Task to complete — Wherever the listing has a line with the string "first", copy that line out.

Data extracts —
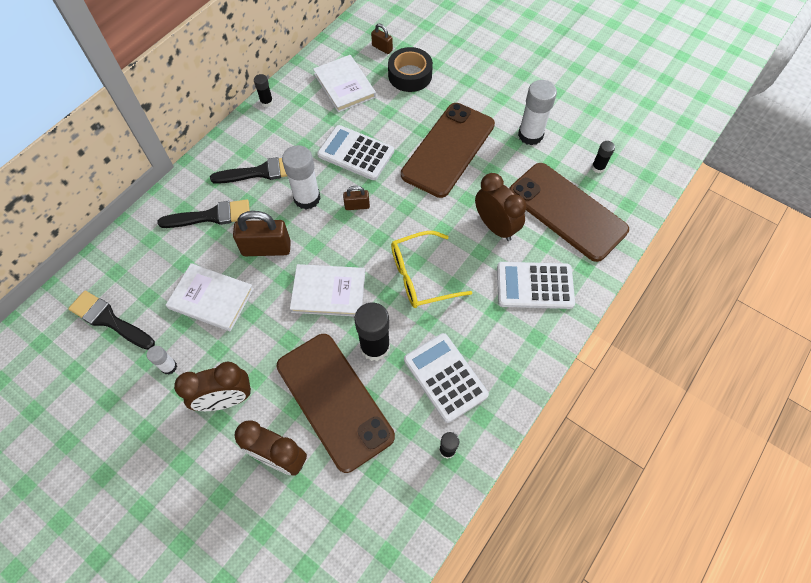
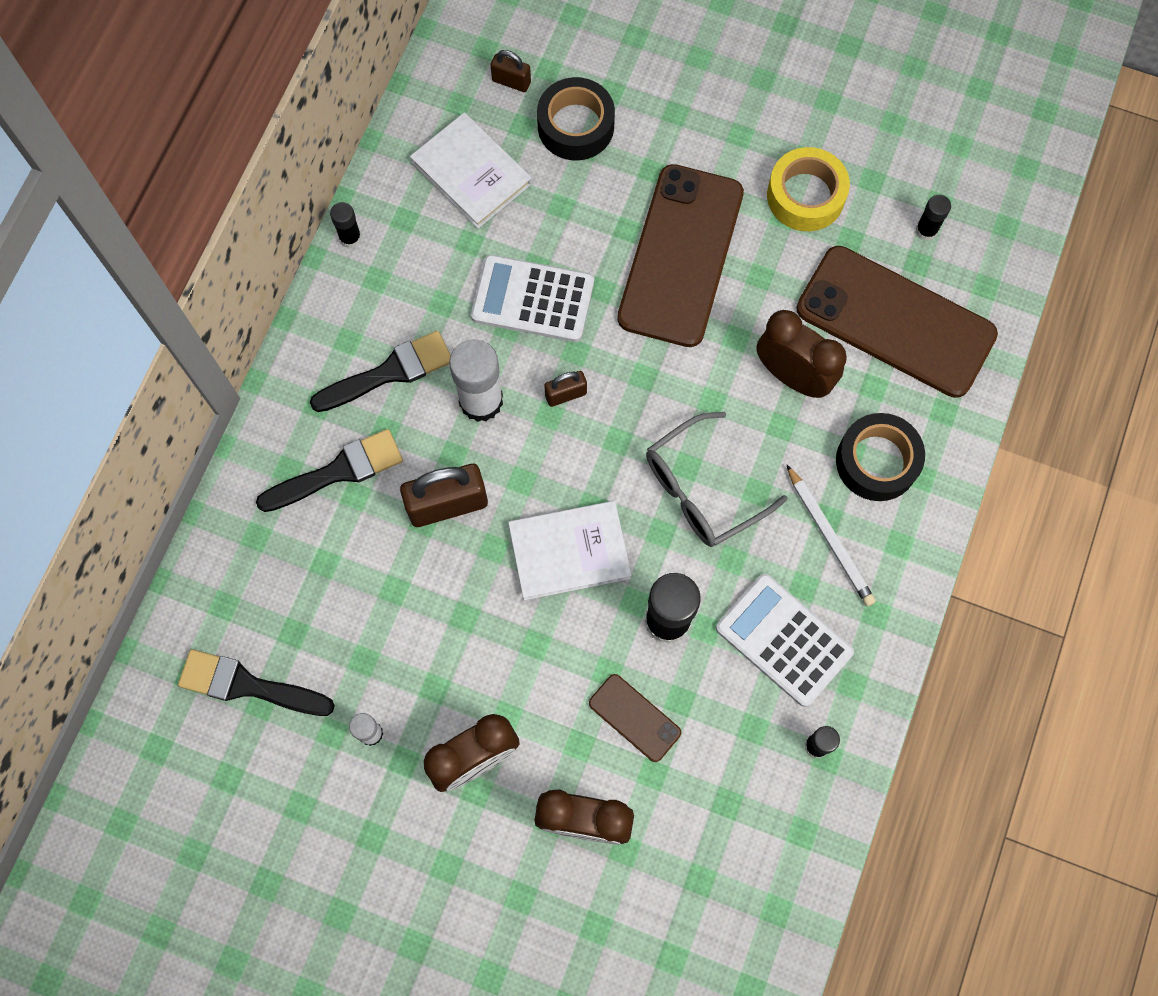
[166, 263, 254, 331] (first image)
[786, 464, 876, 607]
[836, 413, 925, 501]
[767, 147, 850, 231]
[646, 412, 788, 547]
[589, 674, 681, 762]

...

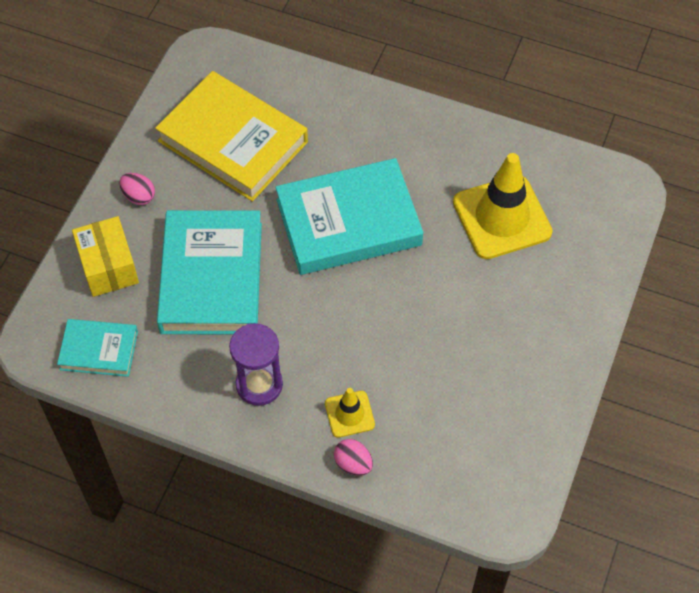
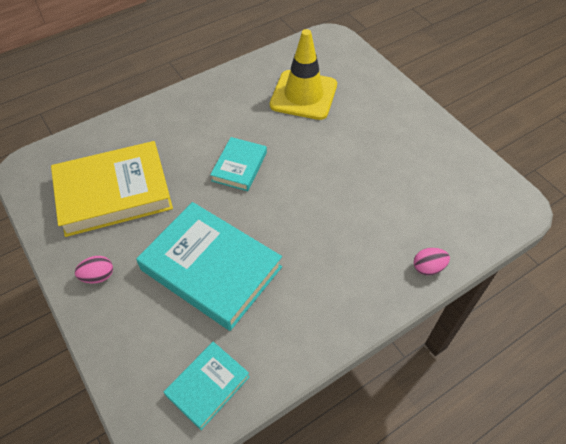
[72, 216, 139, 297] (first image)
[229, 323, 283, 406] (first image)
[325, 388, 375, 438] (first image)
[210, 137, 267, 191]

Output below —
[166, 263, 254, 331] (first image)
[72, 216, 139, 297] (first image)
[229, 323, 283, 406] (first image)
[325, 388, 375, 438] (first image)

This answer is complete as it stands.